- [REQUIREMENT]: Return each line of the data that follows exactly as it reads.

- [INFORMATION SUPPLIED]:
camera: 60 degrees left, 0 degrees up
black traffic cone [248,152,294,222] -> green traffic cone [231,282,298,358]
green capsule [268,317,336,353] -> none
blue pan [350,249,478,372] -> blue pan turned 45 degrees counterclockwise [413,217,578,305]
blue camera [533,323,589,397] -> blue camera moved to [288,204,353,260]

- [RESULT]:
camera: 60 degrees left, 0 degrees up
black traffic cone [248,152,294,222] -> green traffic cone [231,282,298,358]
green capsule [268,317,336,353] -> none
blue pan [350,249,478,372] -> blue pan turned 45 degrees counterclockwise [413,217,578,305]
blue camera [533,323,589,397] -> blue camera moved to [288,204,353,260]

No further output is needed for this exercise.